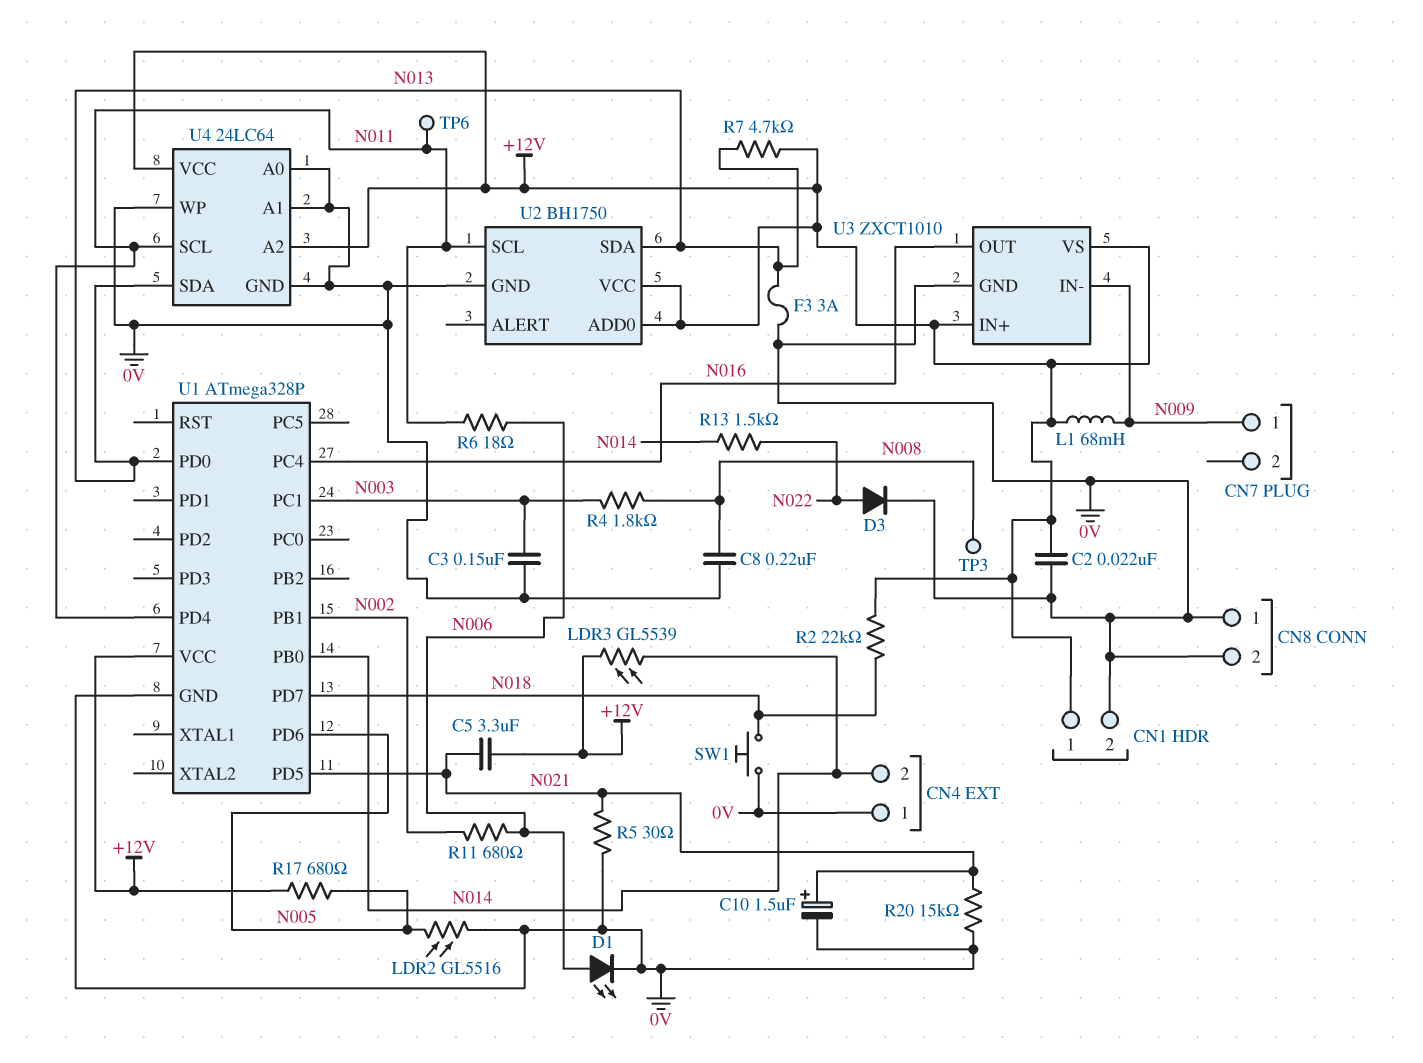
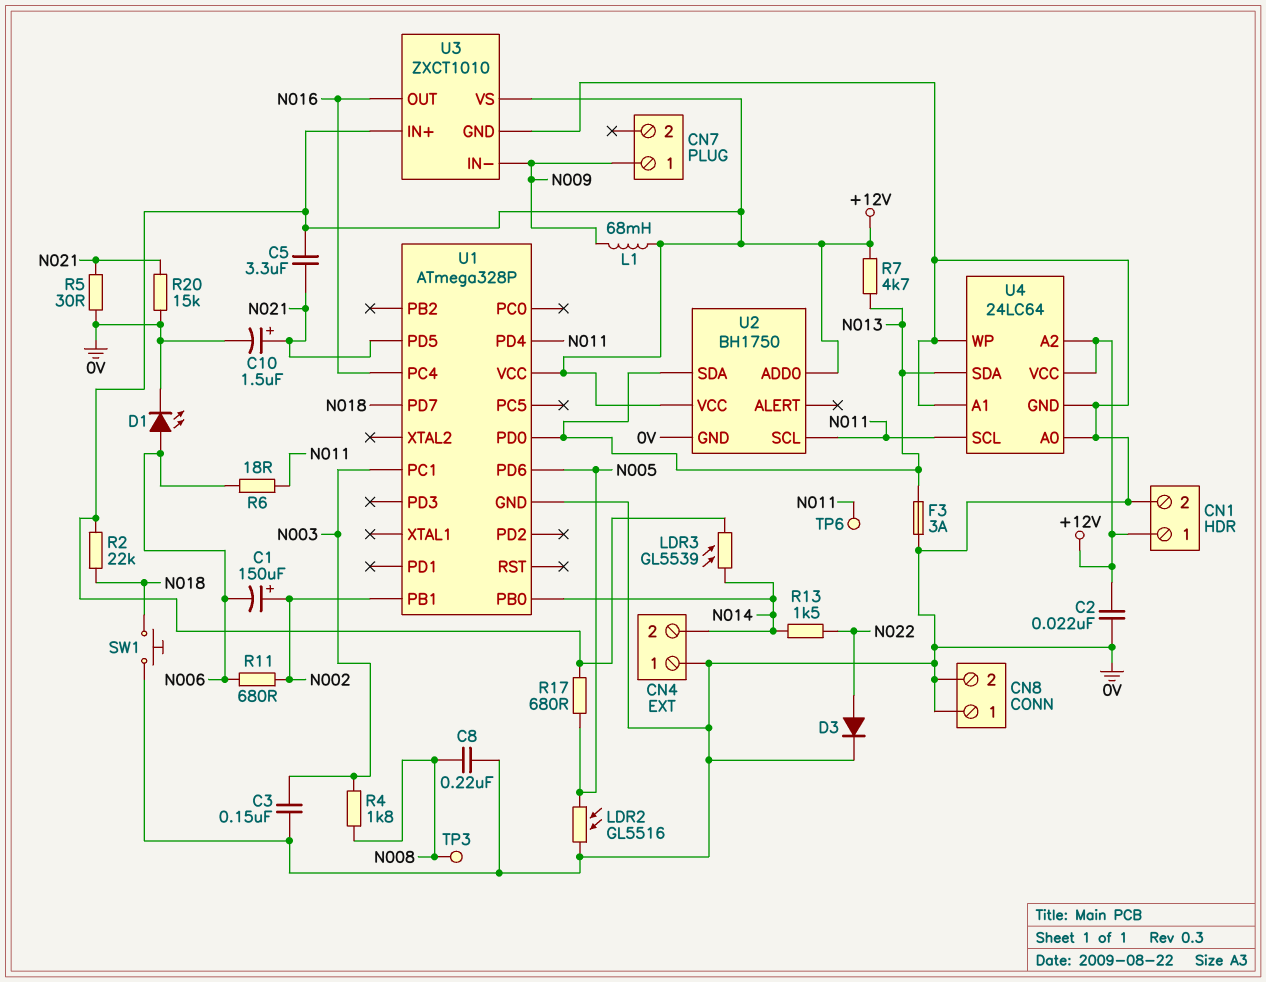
C1: none -> 150uF (plus N002, minus N006)

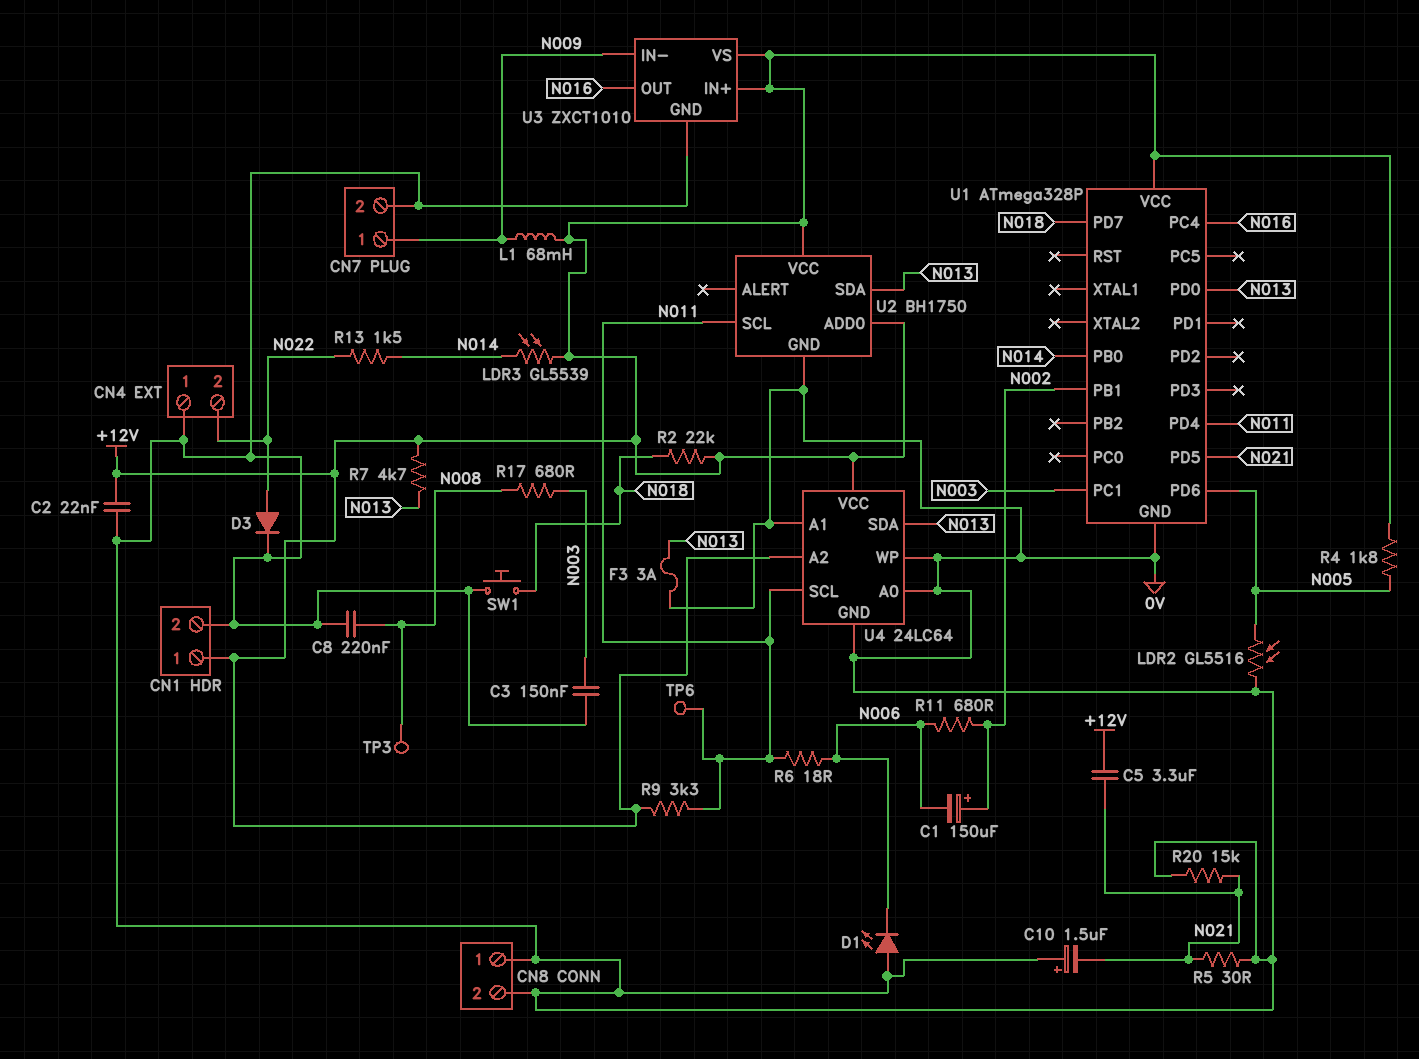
C10: 1.5uF (plus N021, minus 0V) -> 1.5uF (plus 0V, minus N021)
CN4 pin 2: N014 -> N022
CN7 pin 2: none -> 0V
D1: LED (A N006, K 0V) -> LED (A 0V, K N006)
R4: 1.8k (N003, N008) -> 1.8k (+12V, N005)
R9: none -> 3.3k (+12V, N011)
R17: 680 (+12V, N005) -> 680 (N003, N008)

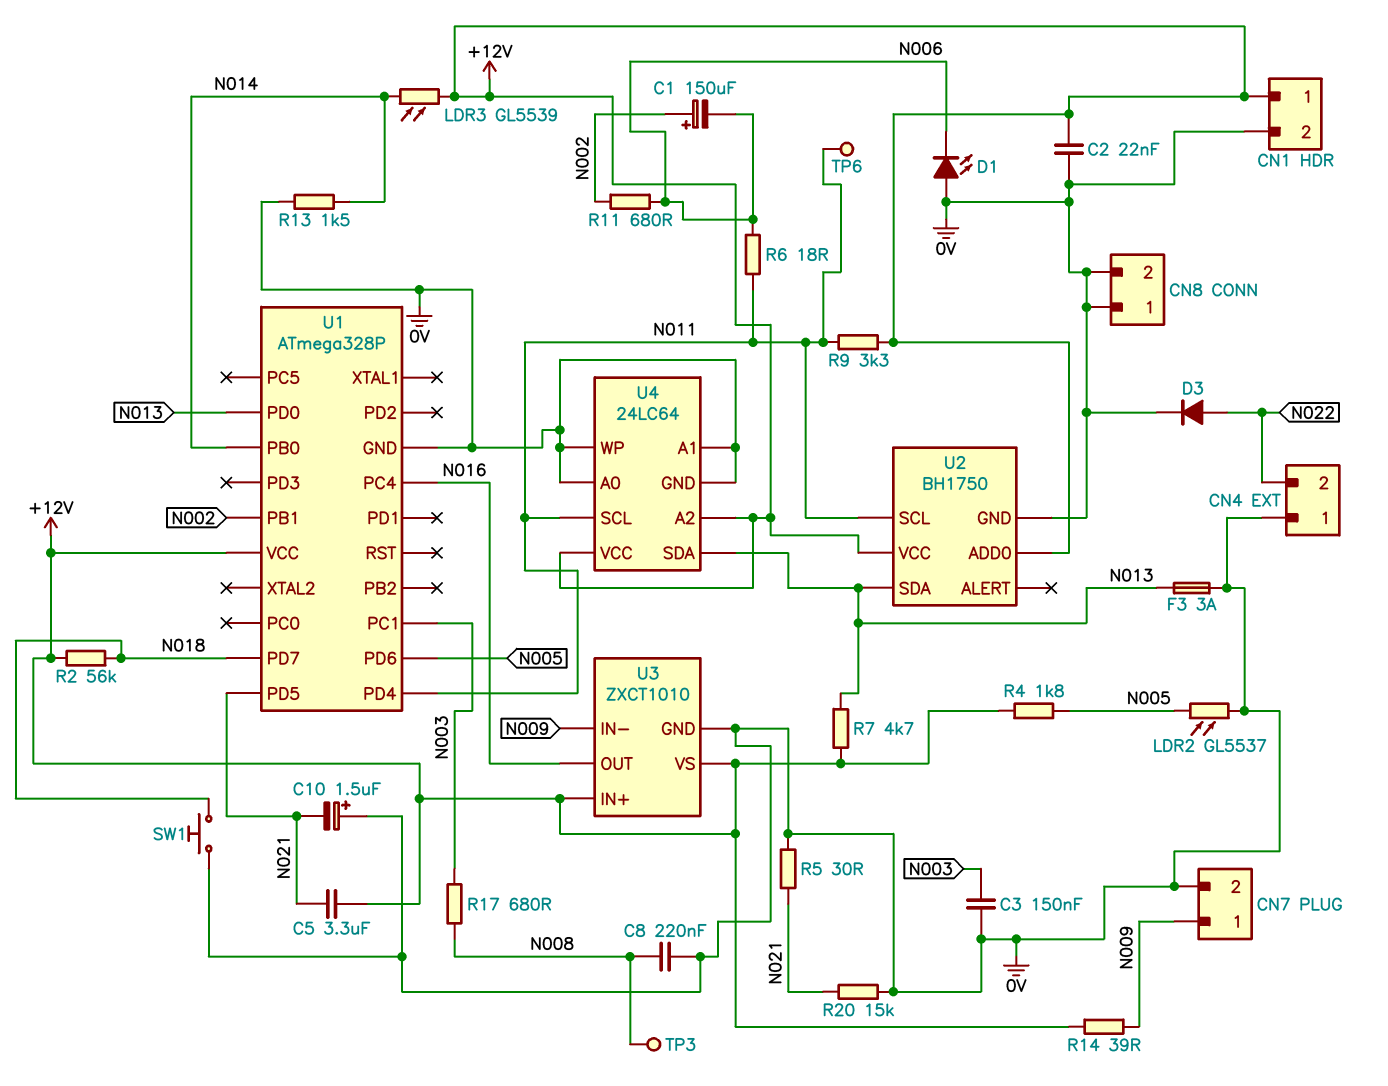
L1: 68mH (+12V, N009) -> none
LDR2: GL5516 (0V, N005) -> GL5537 (0V, N005)
R2: 22k (+12V, N018) -> 56k (+12V, N018)
R13: 1.5k (N014, N022) -> 1.5k (0V, N014)
R14: none -> 39 (+12V, N009)

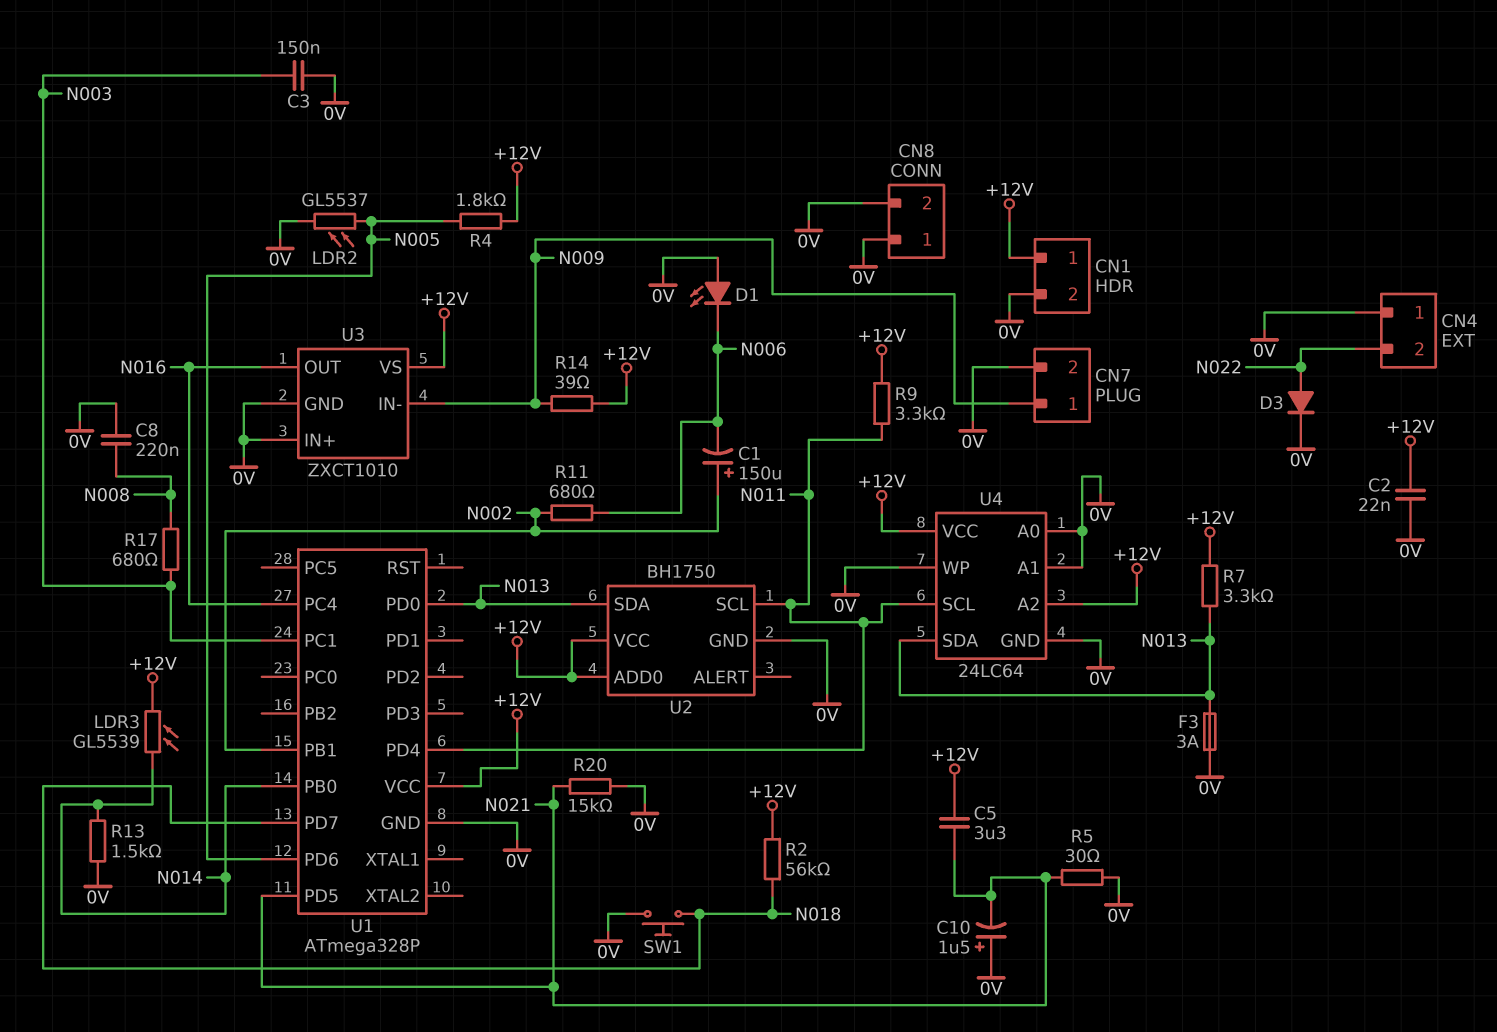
R6: 18 (N006, N011) -> none
R7: 4.7k (+12V, N013) -> 3.3k (+12V, N013)
TP3: test point (N008) -> none
TP6: test point (N011) -> none
U3 pin IN+: +12V -> 0V

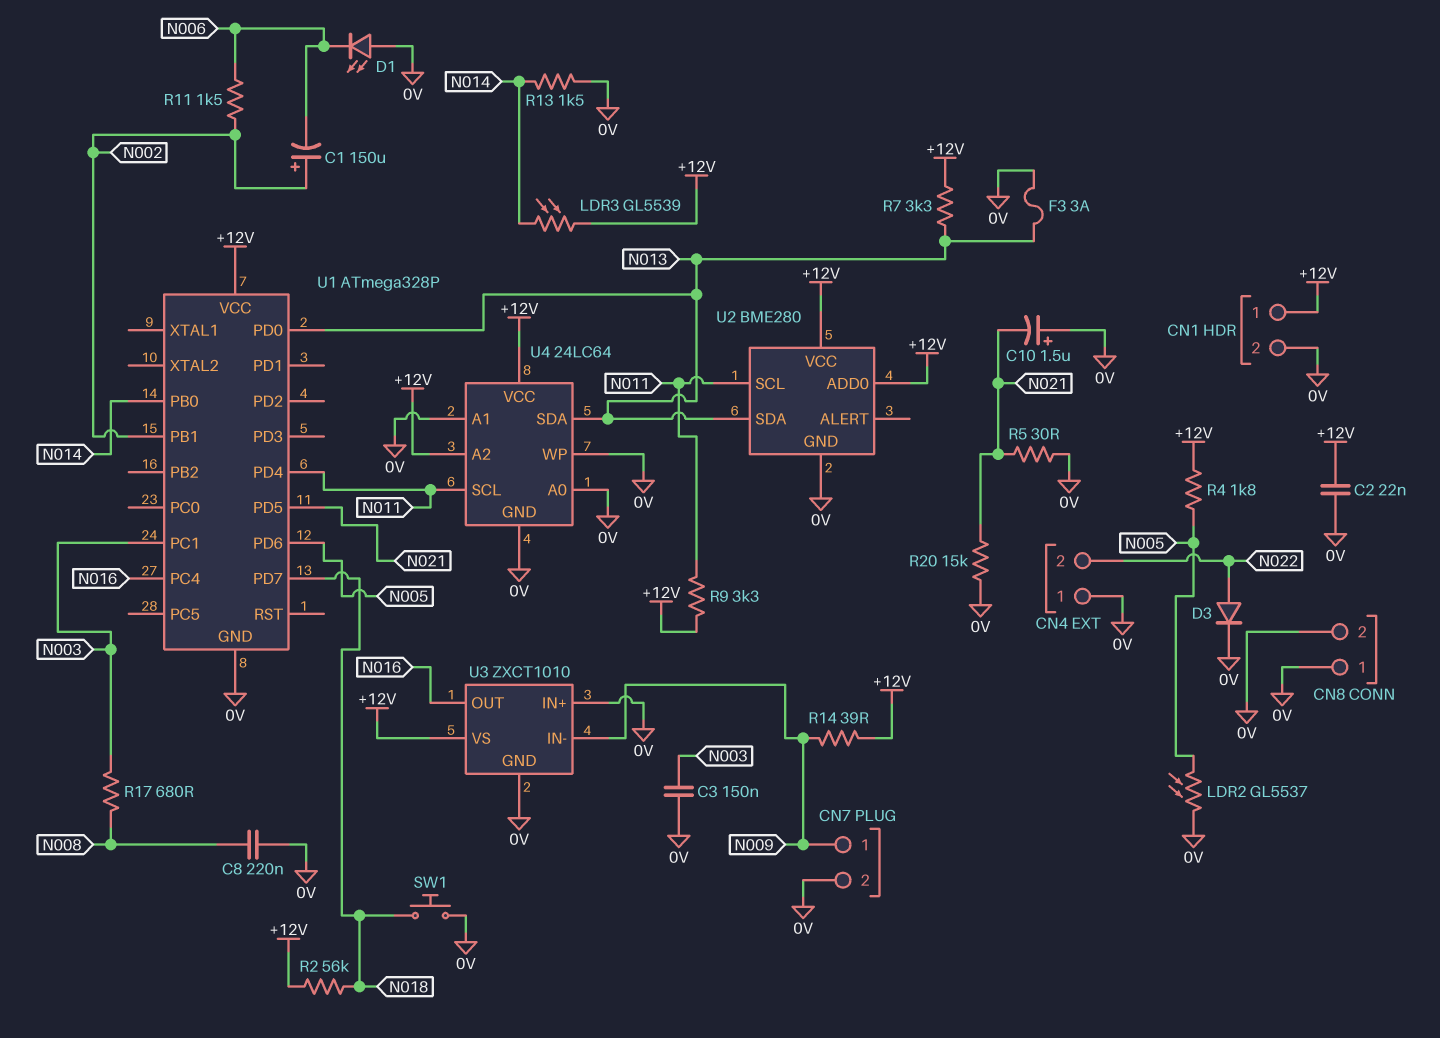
C5: 3.3uF (+12V, N021) -> none
R11: 680 (N002, N006) -> 1.5k (N002, N006)
U2: BH1750 -> BME280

# [WHAT IS REQUIRED]
Scan the records for lines that hold "none", and reproduce each one you find.

# [REPLY]
C1: none -> 150uF (plus N002, minus N006)
CN7 pin 2: none -> 0V
R9: none -> 3.3k (+12V, N011)
L1: 68mH (+12V, N009) -> none
R14: none -> 39 (+12V, N009)
R6: 18 (N006, N011) -> none
TP3: test point (N008) -> none
TP6: test point (N011) -> none
C5: 3.3uF (+12V, N021) -> none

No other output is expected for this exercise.